**What is being asked:** Scan the listing below for the word "découper" and copy every line that has it.

**Given data:**
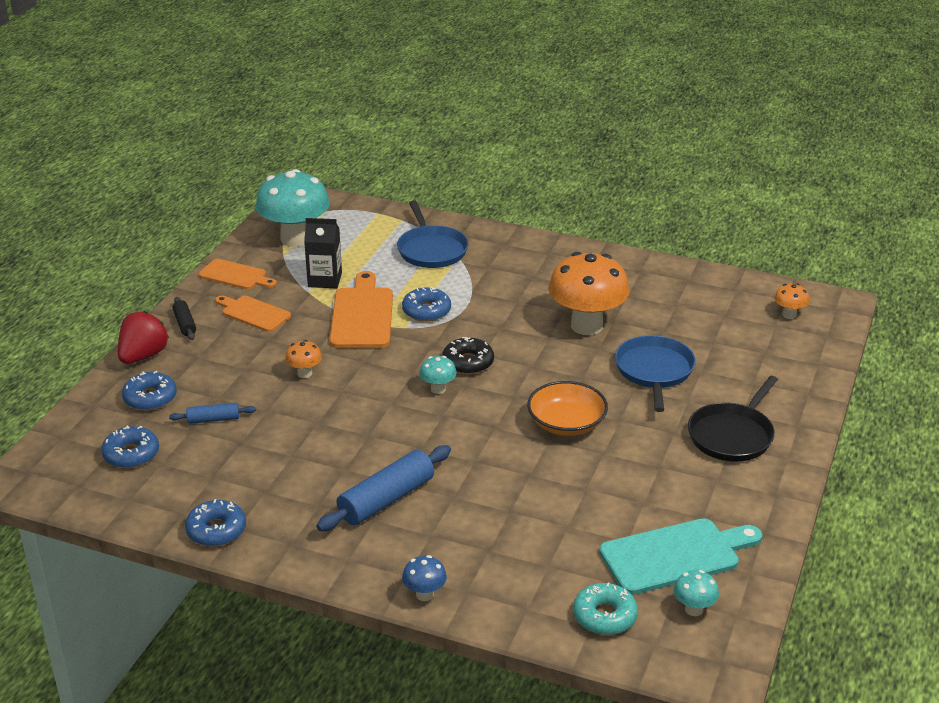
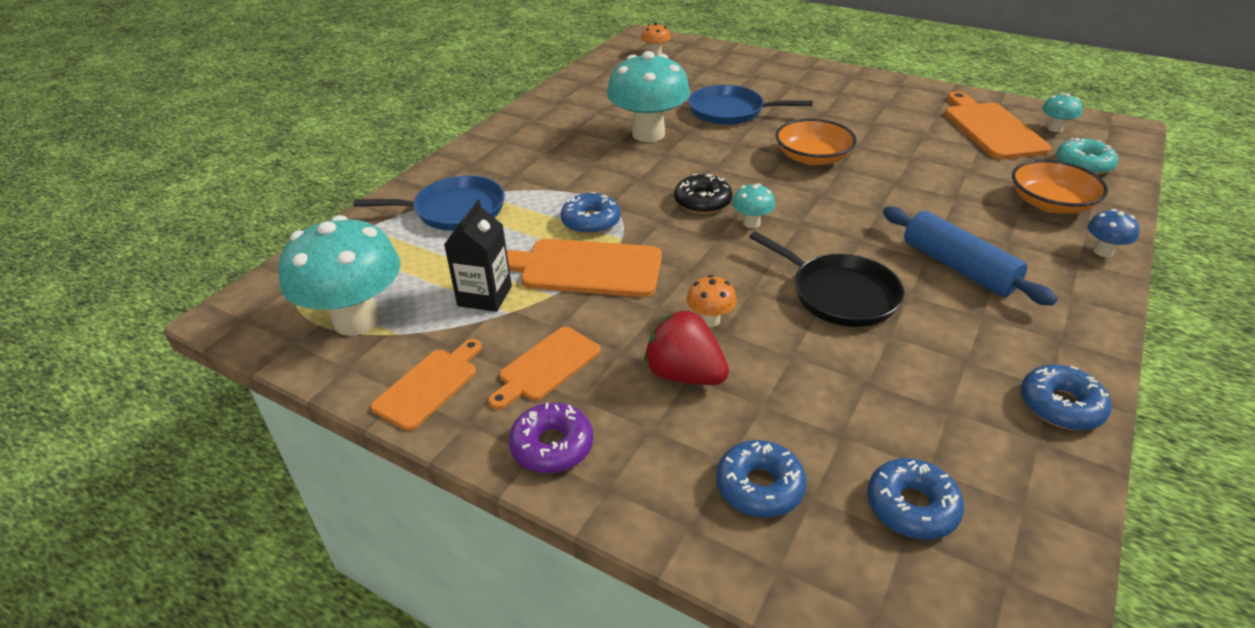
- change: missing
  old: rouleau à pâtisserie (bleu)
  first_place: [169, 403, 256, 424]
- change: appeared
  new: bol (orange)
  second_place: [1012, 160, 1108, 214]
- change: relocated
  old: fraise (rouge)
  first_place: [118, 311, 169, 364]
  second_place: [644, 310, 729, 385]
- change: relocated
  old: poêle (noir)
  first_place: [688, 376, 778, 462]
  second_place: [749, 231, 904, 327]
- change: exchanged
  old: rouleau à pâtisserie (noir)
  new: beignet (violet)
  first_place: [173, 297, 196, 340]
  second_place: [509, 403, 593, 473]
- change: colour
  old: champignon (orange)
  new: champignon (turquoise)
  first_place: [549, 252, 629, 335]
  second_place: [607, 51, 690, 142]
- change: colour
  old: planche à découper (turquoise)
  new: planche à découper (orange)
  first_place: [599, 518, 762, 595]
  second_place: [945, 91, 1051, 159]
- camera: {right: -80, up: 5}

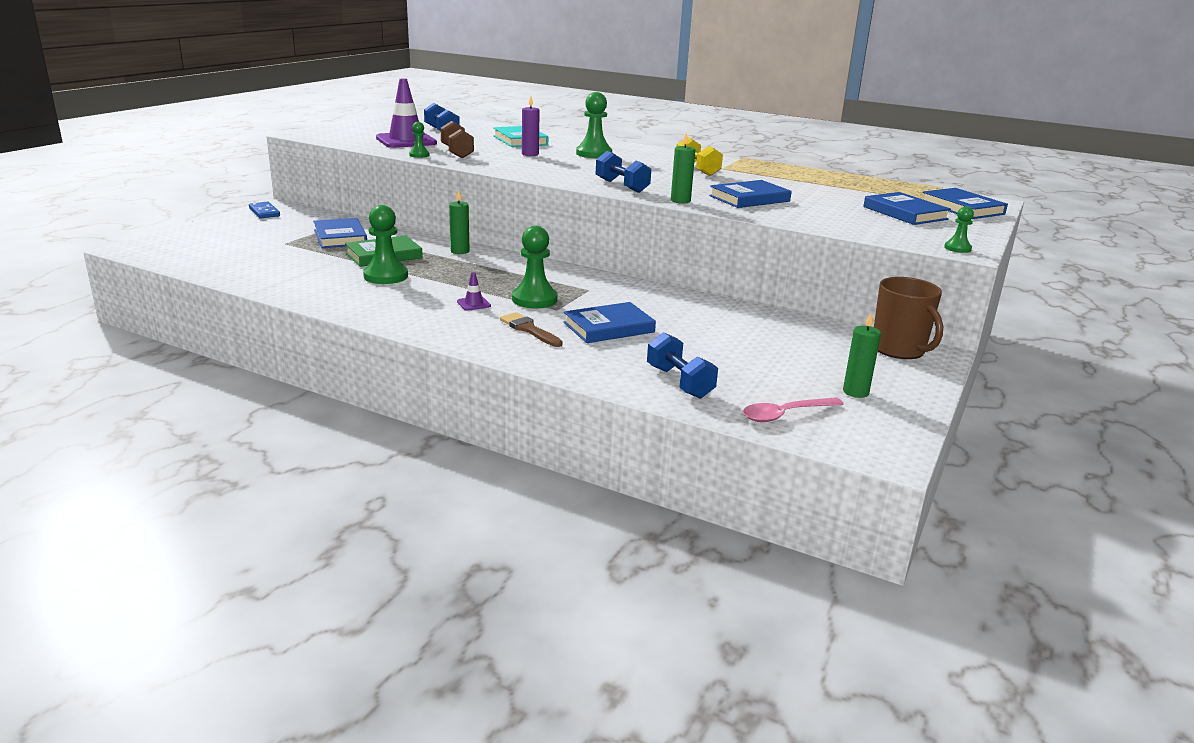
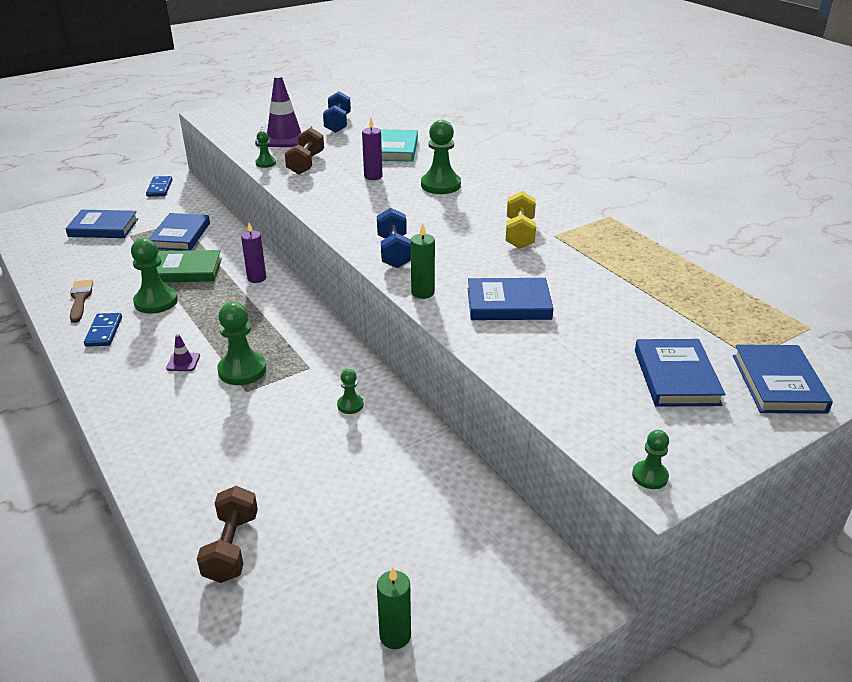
- change: missing
  old: cuillère (rose)
  first_place: [743, 398, 844, 422]
- change: missing
  old: tasse (marron)
  first_place: [874, 277, 943, 359]
- change: appeared
  new: domino (bleu)
  second_place: [84, 313, 122, 347]
- change: appeared
  new: pion (vert)
  second_place: [337, 369, 364, 414]
- change: relocated
  old: pinceau (marron)
  first_place: [500, 312, 563, 347]
  second_place: [70, 279, 93, 323]
- change: relocated
  old: livre (bleu)
  first_place: [564, 302, 656, 343]
  second_place: [65, 210, 138, 238]
- change: colour
  old: bougie (vert)
  new: bougie (violet)
  first_place: [449, 190, 470, 254]
  second_place: [241, 223, 266, 283]
- change: colour
  old: haltère (bleu)
  new: haltère (marron)
  first_place: [647, 332, 718, 399]
  second_place: [197, 486, 258, 583]
- camera: {right: 30, up: 10}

**Output:**
  old: planche à découper (turquoise)
  new: planche à découper (orange)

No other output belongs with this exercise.